EXTRACTED RECORDS Start Marker

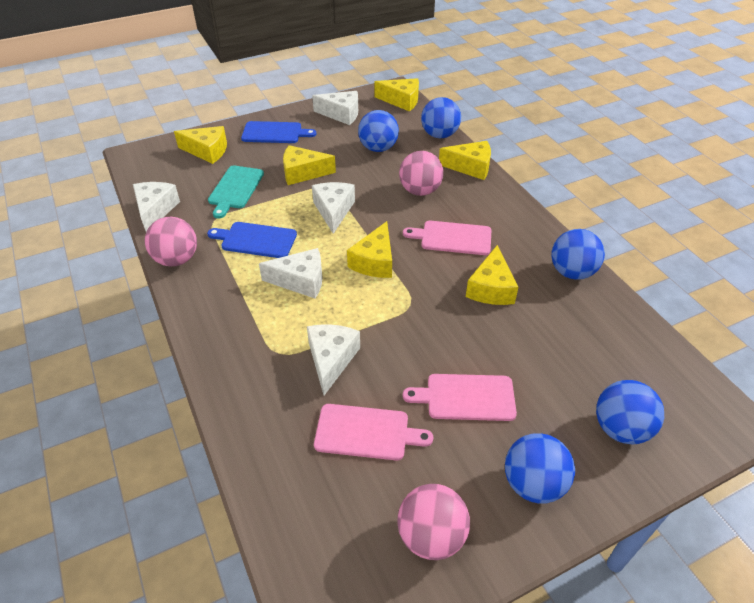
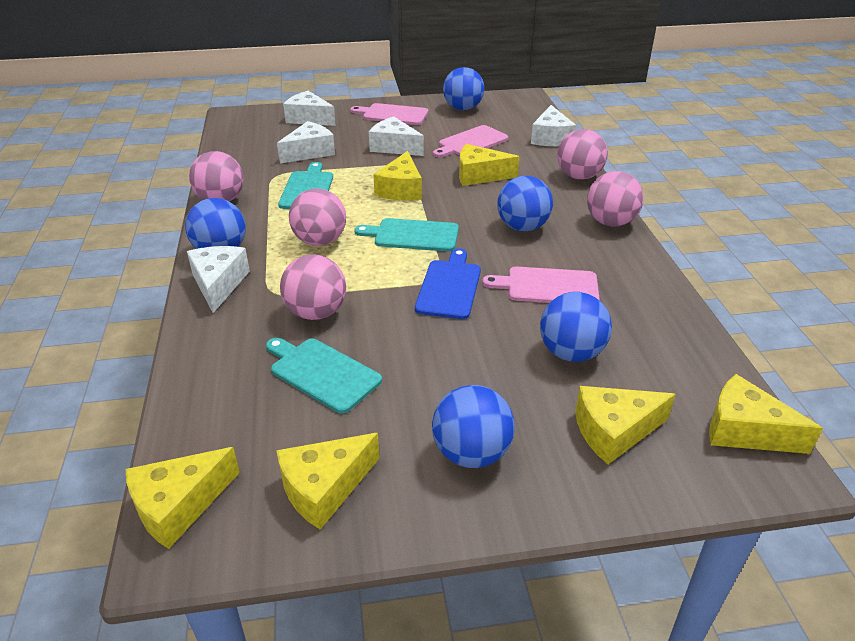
blue cutting board: 2 -> 1
pink ball: 3 -> 5
turquoise cutting board: 1 -> 3

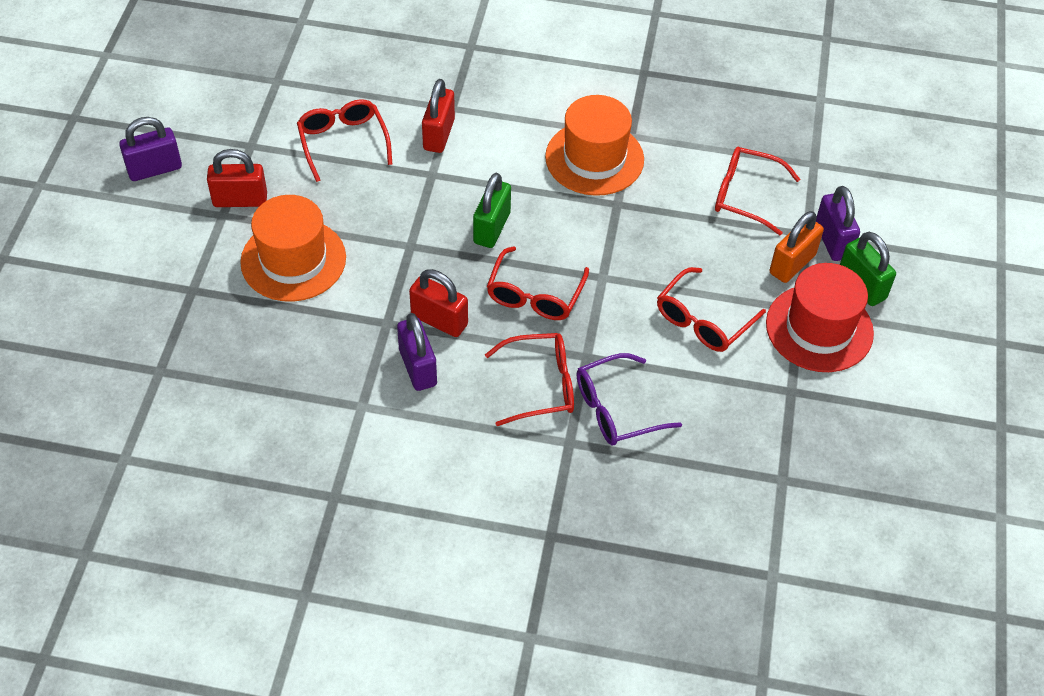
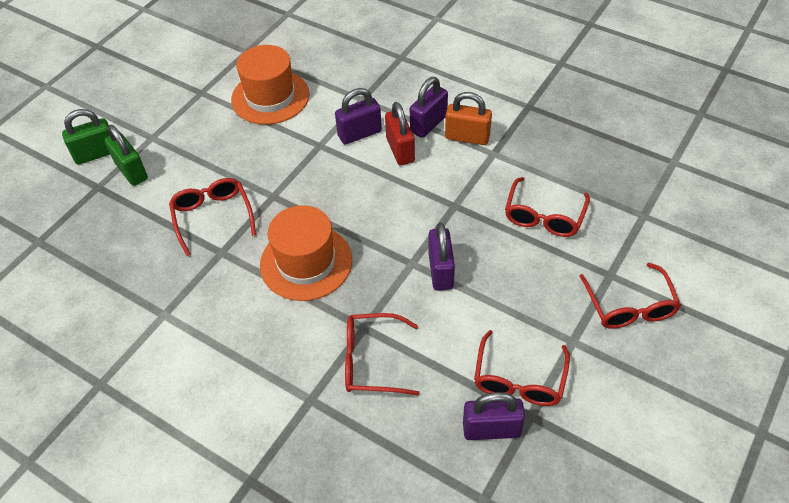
purple glasses: 1 -> 0
purple padlock: 3 -> 4
red hat: 1 -> 0
red padlock: 3 -> 1

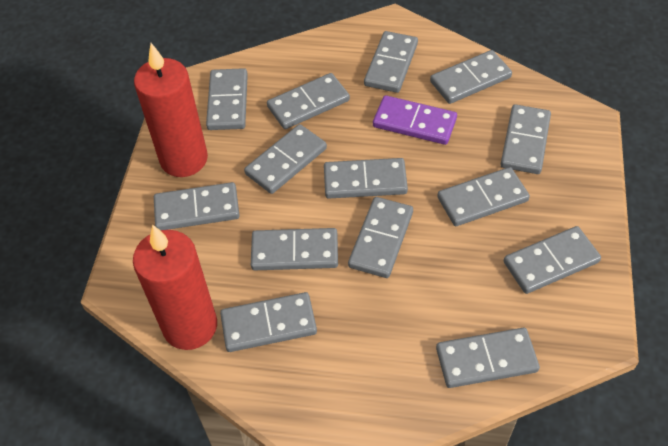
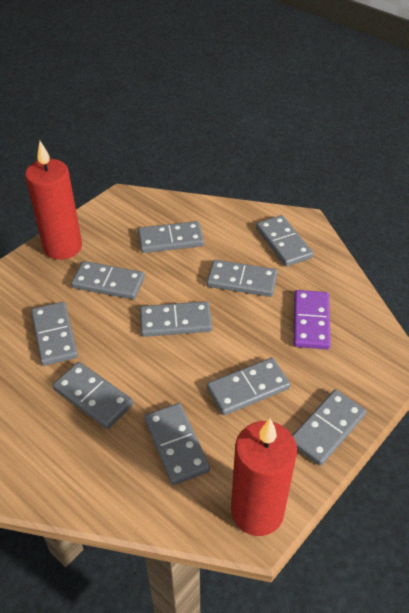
grey domino: 14 -> 10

EXTRACTED RECORDS End Marker

- [YOUR INSTRUCTIONS] Each entry above is to be restated exactly, without its images.

- [EXERCISE SOLUTION]
blue cutting board: 2 -> 1
pink ball: 3 -> 5
turquoise cutting board: 1 -> 3

purple glasses: 1 -> 0
purple padlock: 3 -> 4
red hat: 1 -> 0
red padlock: 3 -> 1

grey domino: 14 -> 10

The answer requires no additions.